Gather every line below where "spinning" appears.
═════ Source material ═════
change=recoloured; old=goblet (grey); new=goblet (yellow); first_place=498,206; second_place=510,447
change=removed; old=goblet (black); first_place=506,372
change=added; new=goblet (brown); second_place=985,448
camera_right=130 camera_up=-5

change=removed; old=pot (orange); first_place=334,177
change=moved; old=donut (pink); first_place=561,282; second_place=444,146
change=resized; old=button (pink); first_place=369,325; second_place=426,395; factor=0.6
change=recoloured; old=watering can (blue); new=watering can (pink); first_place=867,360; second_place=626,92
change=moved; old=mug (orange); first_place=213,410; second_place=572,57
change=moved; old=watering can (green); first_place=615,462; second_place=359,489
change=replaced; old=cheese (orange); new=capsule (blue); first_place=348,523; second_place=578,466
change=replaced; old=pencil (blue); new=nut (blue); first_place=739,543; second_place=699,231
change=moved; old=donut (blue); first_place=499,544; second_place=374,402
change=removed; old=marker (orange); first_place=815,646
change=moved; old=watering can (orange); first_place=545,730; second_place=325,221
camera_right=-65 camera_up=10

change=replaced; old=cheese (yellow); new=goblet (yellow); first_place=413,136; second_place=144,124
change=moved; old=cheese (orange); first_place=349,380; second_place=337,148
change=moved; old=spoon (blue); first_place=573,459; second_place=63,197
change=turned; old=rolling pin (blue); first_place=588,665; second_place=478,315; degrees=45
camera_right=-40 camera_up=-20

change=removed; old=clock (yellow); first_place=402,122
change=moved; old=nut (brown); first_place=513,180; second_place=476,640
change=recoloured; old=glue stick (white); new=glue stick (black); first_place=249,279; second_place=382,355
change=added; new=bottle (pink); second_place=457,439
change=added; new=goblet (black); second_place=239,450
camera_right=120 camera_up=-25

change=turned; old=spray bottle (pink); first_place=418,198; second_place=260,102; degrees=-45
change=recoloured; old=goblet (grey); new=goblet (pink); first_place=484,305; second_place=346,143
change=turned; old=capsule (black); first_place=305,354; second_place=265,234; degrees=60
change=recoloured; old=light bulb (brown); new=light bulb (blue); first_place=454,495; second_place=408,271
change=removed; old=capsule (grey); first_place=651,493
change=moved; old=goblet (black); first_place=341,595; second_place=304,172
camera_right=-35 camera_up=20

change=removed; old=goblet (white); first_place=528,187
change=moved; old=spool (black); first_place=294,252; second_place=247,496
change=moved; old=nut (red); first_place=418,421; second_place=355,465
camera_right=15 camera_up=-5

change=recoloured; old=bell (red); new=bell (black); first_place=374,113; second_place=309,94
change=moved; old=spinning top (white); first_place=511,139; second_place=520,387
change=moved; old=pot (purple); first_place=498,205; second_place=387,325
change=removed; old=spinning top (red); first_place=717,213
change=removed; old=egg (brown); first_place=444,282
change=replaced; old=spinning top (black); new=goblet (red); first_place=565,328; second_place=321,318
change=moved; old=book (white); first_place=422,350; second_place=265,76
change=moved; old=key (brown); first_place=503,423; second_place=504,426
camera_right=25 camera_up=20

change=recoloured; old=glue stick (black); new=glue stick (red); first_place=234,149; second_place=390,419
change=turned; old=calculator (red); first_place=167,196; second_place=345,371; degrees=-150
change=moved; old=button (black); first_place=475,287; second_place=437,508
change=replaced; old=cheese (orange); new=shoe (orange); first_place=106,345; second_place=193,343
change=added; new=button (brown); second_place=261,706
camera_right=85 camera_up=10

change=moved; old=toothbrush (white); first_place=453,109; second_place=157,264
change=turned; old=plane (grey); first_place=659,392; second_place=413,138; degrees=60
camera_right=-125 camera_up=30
═════
Expected answer:
change=moved; old=spinning top (white); first_place=511,139; second_place=520,387
change=removed; old=spinning top (red); first_place=717,213
change=replaced; old=spinning top (black); new=goblet (red); first_place=565,328; second_place=321,318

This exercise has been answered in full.